[What you need to do]
Starting from the line that contains "Provide list of", output every remaining line of the records below exactly as it appears, that line and the last one included.

─── The input ───

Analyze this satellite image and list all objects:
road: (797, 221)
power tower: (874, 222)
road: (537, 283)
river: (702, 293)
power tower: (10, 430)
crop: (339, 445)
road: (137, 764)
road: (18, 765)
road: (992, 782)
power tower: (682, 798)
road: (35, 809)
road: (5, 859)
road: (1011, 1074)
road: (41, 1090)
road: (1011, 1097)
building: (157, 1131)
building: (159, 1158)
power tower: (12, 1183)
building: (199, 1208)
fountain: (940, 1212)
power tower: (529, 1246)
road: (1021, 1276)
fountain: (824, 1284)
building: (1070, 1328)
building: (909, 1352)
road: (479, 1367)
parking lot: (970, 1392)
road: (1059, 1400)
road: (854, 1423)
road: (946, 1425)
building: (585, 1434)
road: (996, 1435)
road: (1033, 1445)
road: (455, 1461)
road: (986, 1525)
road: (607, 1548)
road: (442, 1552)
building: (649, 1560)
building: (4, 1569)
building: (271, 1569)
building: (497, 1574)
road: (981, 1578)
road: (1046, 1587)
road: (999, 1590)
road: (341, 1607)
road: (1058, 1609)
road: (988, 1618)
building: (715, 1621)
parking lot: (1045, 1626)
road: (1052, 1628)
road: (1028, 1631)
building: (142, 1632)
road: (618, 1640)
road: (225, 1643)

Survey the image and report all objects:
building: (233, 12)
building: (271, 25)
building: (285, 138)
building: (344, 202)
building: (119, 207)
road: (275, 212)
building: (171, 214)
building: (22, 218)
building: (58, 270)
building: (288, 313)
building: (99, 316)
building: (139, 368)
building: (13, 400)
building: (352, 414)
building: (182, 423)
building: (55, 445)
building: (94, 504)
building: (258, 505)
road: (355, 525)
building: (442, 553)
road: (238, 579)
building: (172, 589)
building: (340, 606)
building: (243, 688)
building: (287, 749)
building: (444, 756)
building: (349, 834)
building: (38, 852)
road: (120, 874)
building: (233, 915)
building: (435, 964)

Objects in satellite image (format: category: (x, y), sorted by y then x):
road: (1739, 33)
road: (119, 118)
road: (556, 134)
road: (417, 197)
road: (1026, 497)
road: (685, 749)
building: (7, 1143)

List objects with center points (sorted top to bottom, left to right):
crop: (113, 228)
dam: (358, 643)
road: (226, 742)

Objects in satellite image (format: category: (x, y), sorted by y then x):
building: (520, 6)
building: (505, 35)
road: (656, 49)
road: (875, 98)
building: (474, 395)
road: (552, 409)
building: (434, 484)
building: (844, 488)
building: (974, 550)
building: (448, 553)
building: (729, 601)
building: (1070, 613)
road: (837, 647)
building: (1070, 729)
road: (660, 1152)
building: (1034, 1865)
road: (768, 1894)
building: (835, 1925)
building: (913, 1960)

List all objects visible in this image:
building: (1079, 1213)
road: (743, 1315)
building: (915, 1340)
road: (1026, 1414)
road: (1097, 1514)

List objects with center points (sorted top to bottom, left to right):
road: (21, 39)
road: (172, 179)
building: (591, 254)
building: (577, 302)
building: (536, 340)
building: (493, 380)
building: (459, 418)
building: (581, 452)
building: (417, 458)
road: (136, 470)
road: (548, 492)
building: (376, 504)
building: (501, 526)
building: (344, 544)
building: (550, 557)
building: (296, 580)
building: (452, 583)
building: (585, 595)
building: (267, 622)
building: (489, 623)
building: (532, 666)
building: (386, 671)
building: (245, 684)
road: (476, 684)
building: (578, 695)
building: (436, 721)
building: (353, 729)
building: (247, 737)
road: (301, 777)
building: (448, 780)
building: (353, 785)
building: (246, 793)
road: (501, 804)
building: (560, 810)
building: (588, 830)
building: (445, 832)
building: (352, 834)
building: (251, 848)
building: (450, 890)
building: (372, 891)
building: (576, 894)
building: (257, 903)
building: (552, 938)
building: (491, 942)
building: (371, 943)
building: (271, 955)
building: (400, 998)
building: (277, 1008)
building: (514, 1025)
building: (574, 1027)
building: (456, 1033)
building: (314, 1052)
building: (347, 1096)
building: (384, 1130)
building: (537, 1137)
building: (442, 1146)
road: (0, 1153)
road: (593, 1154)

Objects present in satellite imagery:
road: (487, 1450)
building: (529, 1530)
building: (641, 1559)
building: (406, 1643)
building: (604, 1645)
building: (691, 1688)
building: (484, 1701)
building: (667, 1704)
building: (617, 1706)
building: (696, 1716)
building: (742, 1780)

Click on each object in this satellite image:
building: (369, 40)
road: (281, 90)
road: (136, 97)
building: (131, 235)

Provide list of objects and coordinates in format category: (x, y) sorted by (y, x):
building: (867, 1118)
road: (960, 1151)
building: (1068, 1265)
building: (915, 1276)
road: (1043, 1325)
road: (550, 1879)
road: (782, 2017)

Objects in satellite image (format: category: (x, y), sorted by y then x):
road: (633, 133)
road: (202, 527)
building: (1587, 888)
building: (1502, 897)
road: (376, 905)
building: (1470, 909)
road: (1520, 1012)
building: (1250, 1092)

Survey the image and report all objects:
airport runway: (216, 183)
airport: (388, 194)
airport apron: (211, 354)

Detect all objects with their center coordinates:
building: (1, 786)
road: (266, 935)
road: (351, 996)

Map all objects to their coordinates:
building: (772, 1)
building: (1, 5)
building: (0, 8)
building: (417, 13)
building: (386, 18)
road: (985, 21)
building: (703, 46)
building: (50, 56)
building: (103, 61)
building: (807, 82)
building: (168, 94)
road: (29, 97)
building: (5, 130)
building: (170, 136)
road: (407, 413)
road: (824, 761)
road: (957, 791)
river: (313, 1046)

───

[Answer to the problem]
Provide list of objects and coordinates in format category: (x, y) sorted by (y, x):
building: (867, 1118)
road: (960, 1151)
building: (1068, 1265)
building: (915, 1276)
road: (1043, 1325)
road: (550, 1879)
road: (782, 2017)

Objects in satellite image (format: category: (x, y), sorted by y then x):
road: (633, 133)
road: (202, 527)
building: (1587, 888)
building: (1502, 897)
road: (376, 905)
building: (1470, 909)
road: (1520, 1012)
building: (1250, 1092)

Survey the image and report all objects:
airport runway: (216, 183)
airport: (388, 194)
airport apron: (211, 354)

Detect all objects with their center coordinates:
building: (1, 786)
road: (266, 935)
road: (351, 996)

Map all objects to their coordinates:
building: (772, 1)
building: (1, 5)
building: (0, 8)
building: (417, 13)
building: (386, 18)
road: (985, 21)
building: (703, 46)
building: (50, 56)
building: (103, 61)
building: (807, 82)
building: (168, 94)
road: (29, 97)
building: (5, 130)
building: (170, 136)
road: (407, 413)
road: (824, 761)
road: (957, 791)
river: (313, 1046)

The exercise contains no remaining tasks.